Material to process
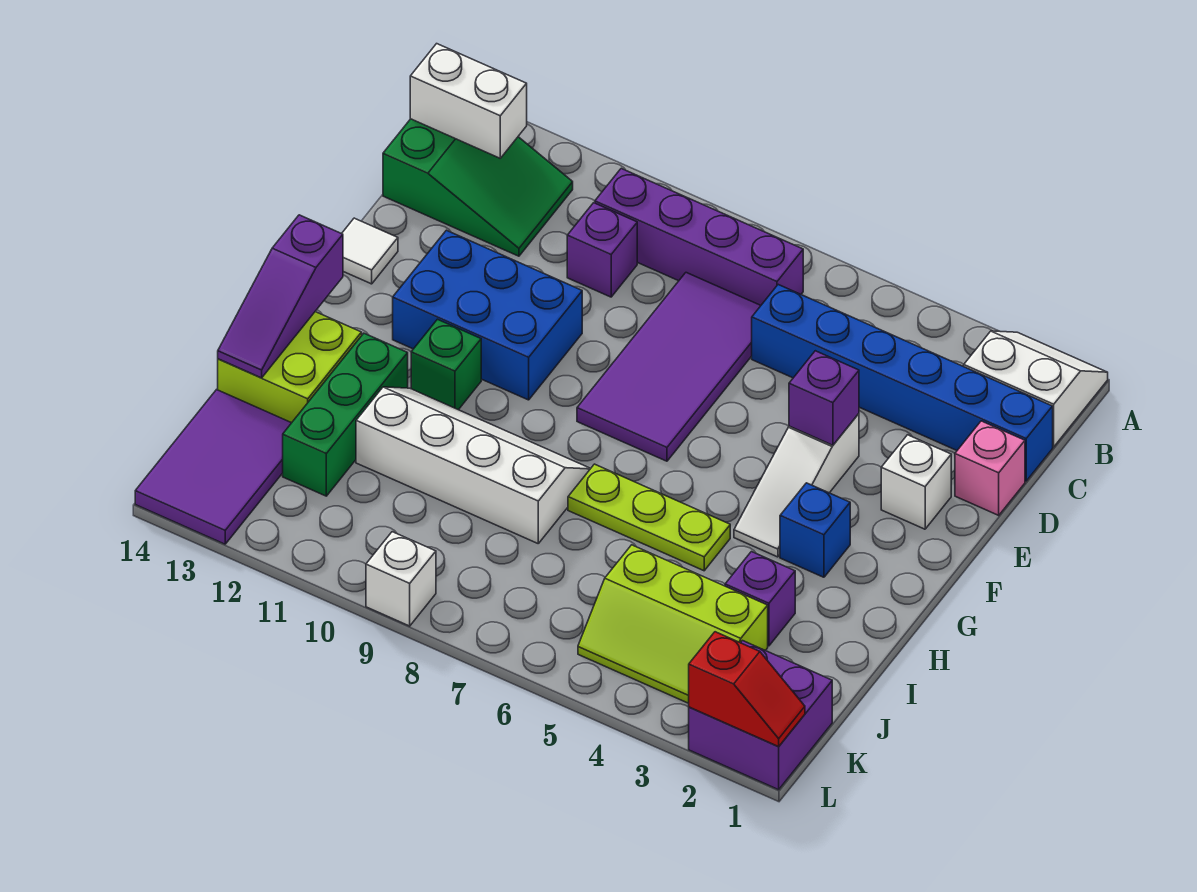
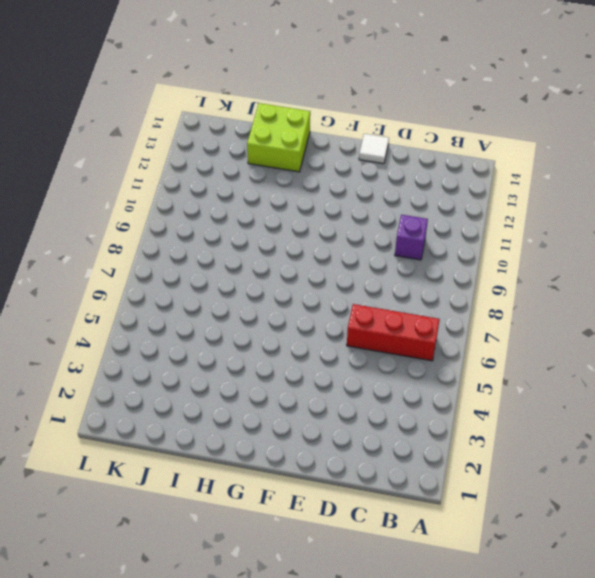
red brick B6:D6 level 1 -> blue brick C1:C6 level 1
none -> white slope A1:B2 level 1 top B
none -> purple brick B7:B10 level 1
none -> green slope B12:C14 level 1 top 14

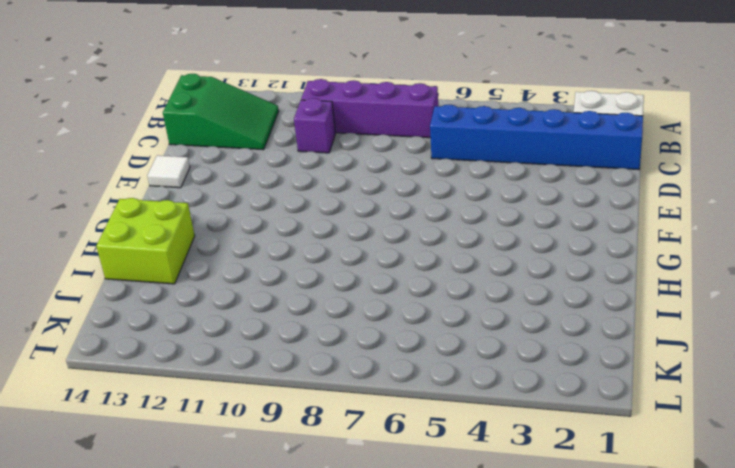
none -> purple tile C7:F8 level 1
none -> pink brick D1 level 1
none -> white brick E2 level 1

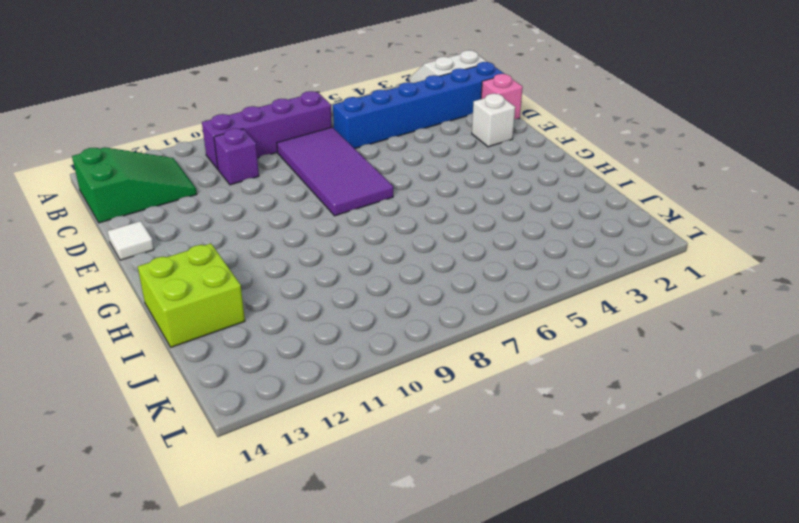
none -> white slope E4:G4 level 1 top E
none -> blue brick E10:F12 level 1
none -> blue brick G3 level 1

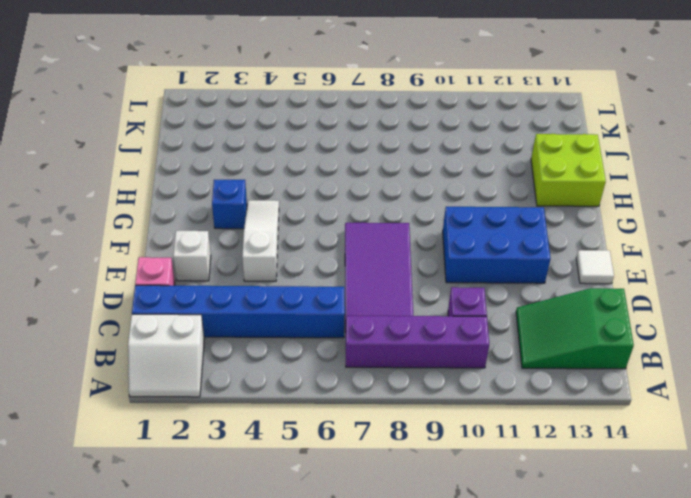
none -> green brick G11 level 1
none -> lime plate H5:H7 level 1
none -> white slope H8:I11 level 1 top I

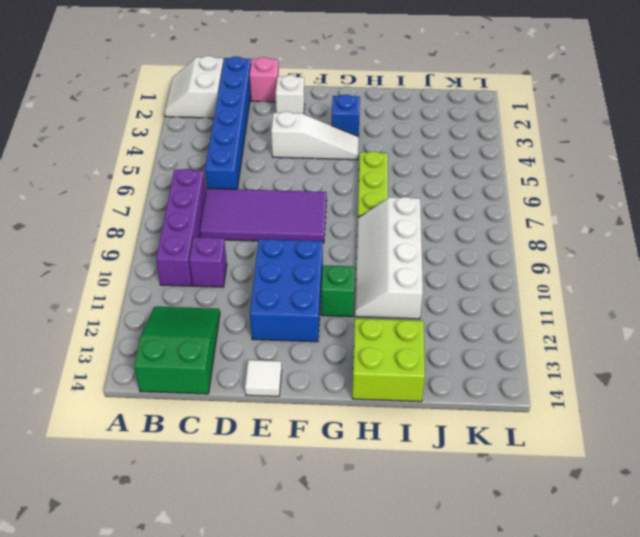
none -> green brick H12:J12 level 1
none -> purple brick I3 level 1
none -> lime slope J3:K5 level 1 top J

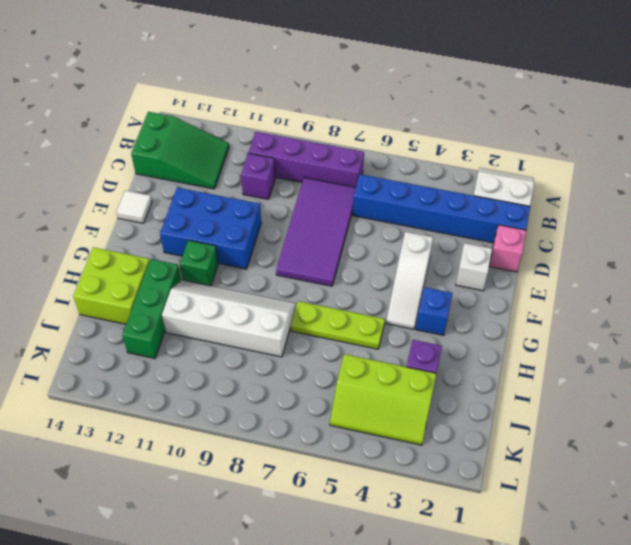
none -> purple tile J13:L14 level 1
none -> purple brick K1:L2 level 1
none -> white brick L9 level 1

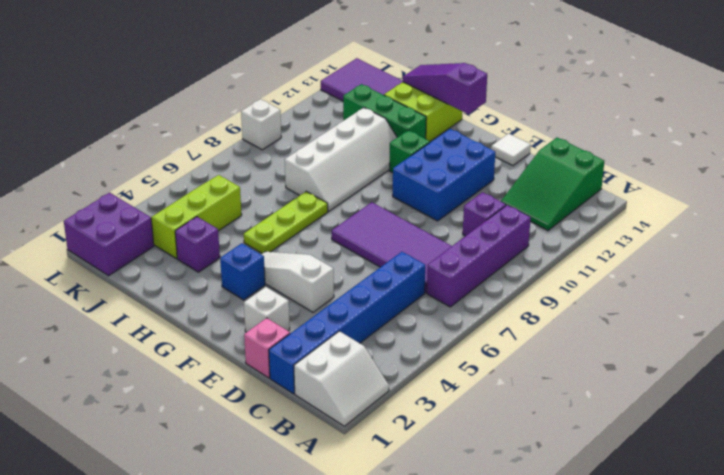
none -> white brick B13:B14 level 2
none -> purple brick E4 level 2
none -> red slope L1:L2 level 2 top 2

Your objective
Repeat the listing exactly, pictures excluded.

Exercise response
red brick B6:D6 level 1 -> blue brick C1:C6 level 1
none -> white slope A1:B2 level 1 top B
none -> purple brick B7:B10 level 1
none -> green slope B12:C14 level 1 top 14

none -> purple tile C7:F8 level 1
none -> pink brick D1 level 1
none -> white brick E2 level 1

none -> white slope E4:G4 level 1 top E
none -> blue brick E10:F12 level 1
none -> blue brick G3 level 1

none -> green brick G11 level 1
none -> lime plate H5:H7 level 1
none -> white slope H8:I11 level 1 top I

none -> green brick H12:J12 level 1
none -> purple brick I3 level 1
none -> lime slope J3:K5 level 1 top J

none -> purple tile J13:L14 level 1
none -> purple brick K1:L2 level 1
none -> white brick L9 level 1

none -> white brick B13:B14 level 2
none -> purple brick E4 level 2
none -> red slope L1:L2 level 2 top 2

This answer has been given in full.